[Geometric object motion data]
*** Begin section ***

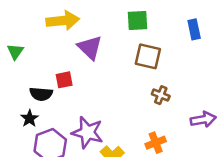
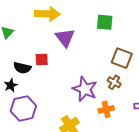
brown square: (148, 56) -> (122, 58), moved
purple star: (87, 132) -> (85, 89), moved
orange cross: (156, 143) -> (106, 109), moved

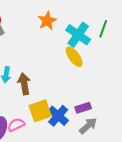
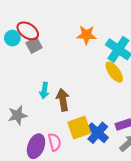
orange star: (47, 21) -> (86, 35), turned 30
pink semicircle: (16, 125) -> (55, 142), turned 102

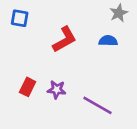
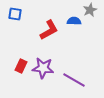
blue semicircle: (108, 41) -> (74, 21), moved
purple star: (57, 90) -> (43, 68), size x1.5

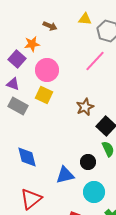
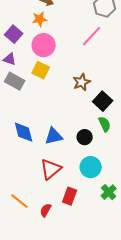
orange star: (32, 44) -> (40, 19), moved
blue triangle: (65, 175) -> (54, 136), moved
red triangle: (31, 199) -> (51, 169), moved

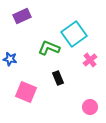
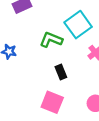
pink square: (26, 92) -> (52, 102), moved

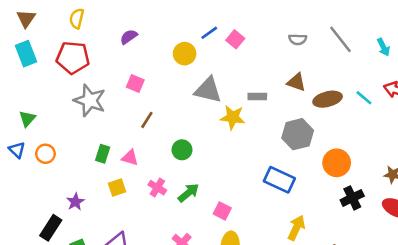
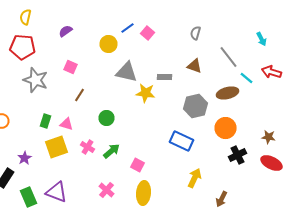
gray semicircle: (298, 39) -> (196, 33), turned 104
gray line: (341, 39) -> (228, 57), moved
brown ellipse: (328, 99) -> (228, 93), moved
yellow square: (117, 188) -> (56, 147), size x1.6

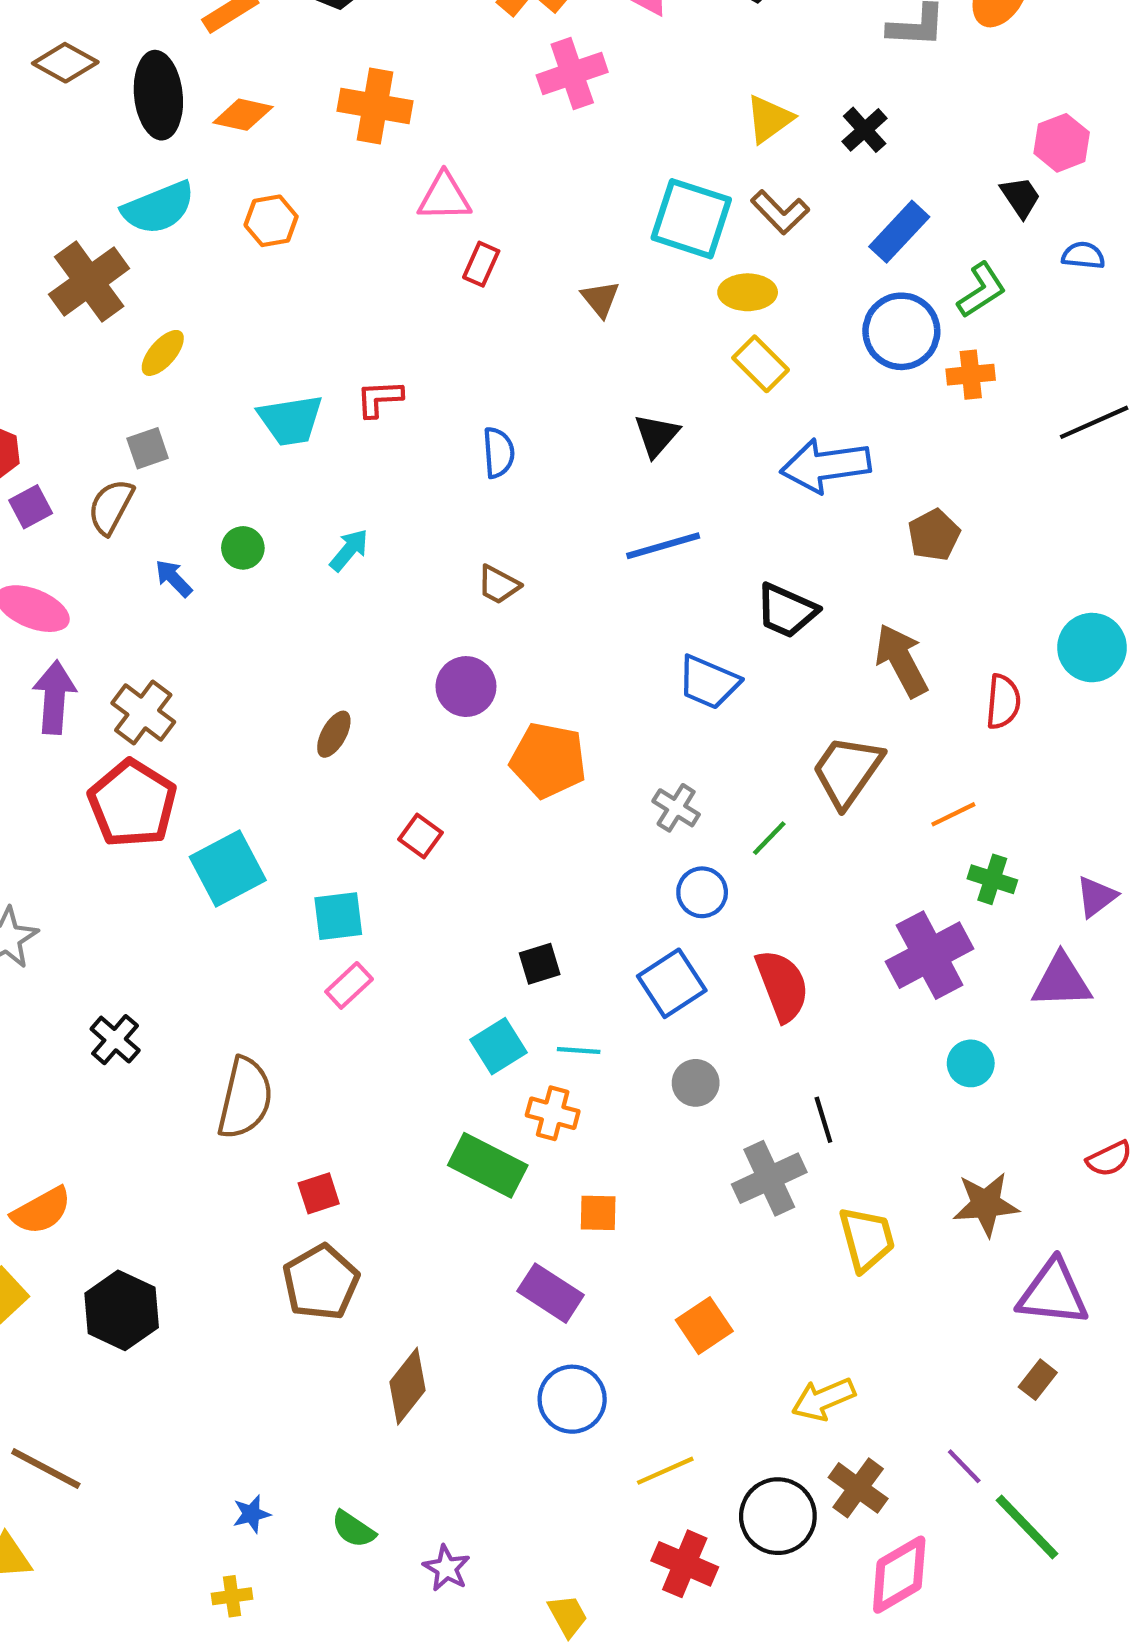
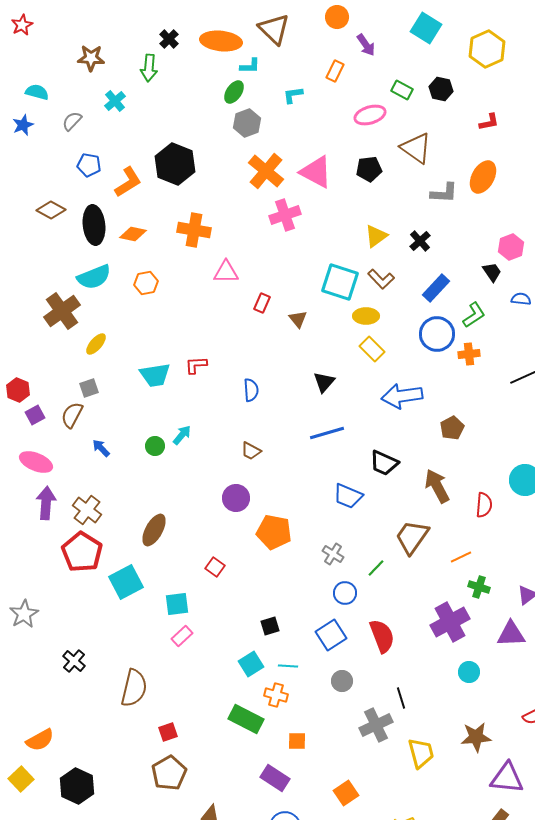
red rectangle: (481, 264) -> (262, 303), moved
green circle: (243, 548) -> (155, 446), moved
brown ellipse: (334, 734) -> (154, 530), moved, size x1.5

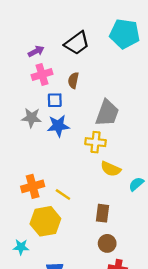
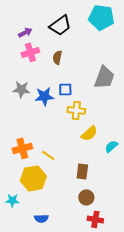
blue square: (55, 100) -> (65, 89), moved
gray trapezoid: (107, 113) -> (104, 77), moved
yellow semicircle: (111, 169) -> (89, 133), turned -66

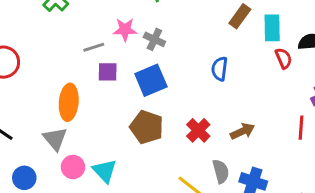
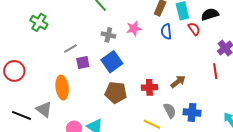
pink star: (125, 30) -> (134, 29), moved
blue semicircle: (220, 69) -> (166, 31), moved
red cross: (198, 130) -> (149, 87), turned -35
gray triangle: (55, 139) -> (44, 109), moved

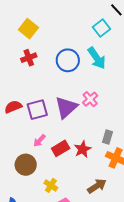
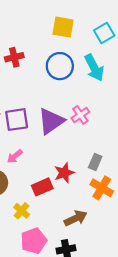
yellow square: (28, 29) -> (63, 27), moved, turned -36
red rectangle: (61, 148) -> (42, 187), moved

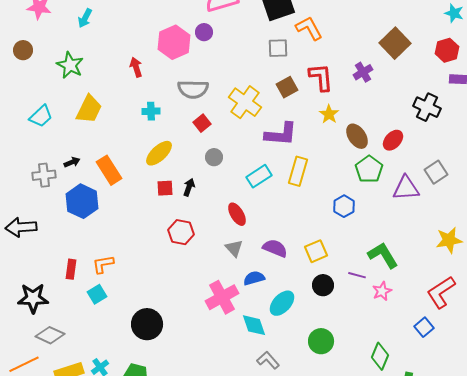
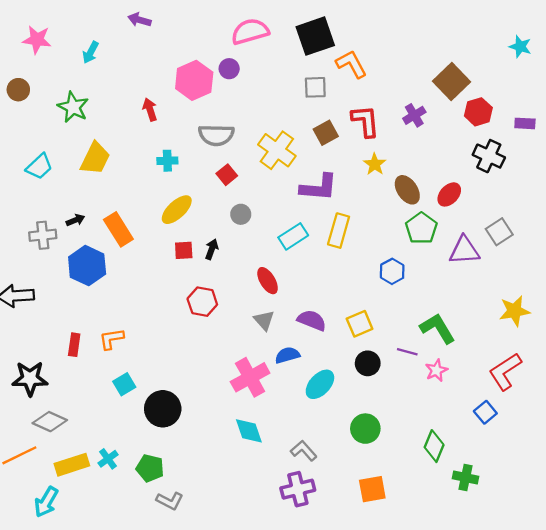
red hexagon: (447, 50) -> (478, 112), moved
cyan square: (97, 294) -> (124, 384), moved
cyan diamond: (254, 325) -> (249, 431), moved

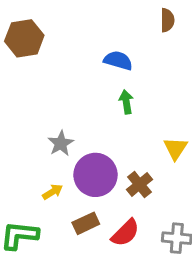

*** End section ***

> HOW TO COMPLETE THIS TASK:
Begin at the line containing "green circle: (243, 548) -> (155, 446), moved" and transcribe exactly every line through the end of the records, both ends included, leaving the pictures out.

> ANSWER BOX:
green circle: (243, 548) -> (155, 446), moved
brown ellipse: (334, 734) -> (154, 530), moved, size x1.5

blue square: (55, 100) -> (65, 89), moved
gray trapezoid: (107, 113) -> (104, 77), moved
yellow semicircle: (111, 169) -> (89, 133), turned -66

pink star: (125, 30) -> (134, 29), moved
blue semicircle: (220, 69) -> (166, 31), moved
red cross: (198, 130) -> (149, 87), turned -35
gray triangle: (55, 139) -> (44, 109), moved

yellow square: (28, 29) -> (63, 27), moved, turned -36
red rectangle: (61, 148) -> (42, 187), moved

red hexagon: (447, 50) -> (478, 112), moved
cyan square: (97, 294) -> (124, 384), moved
cyan diamond: (254, 325) -> (249, 431), moved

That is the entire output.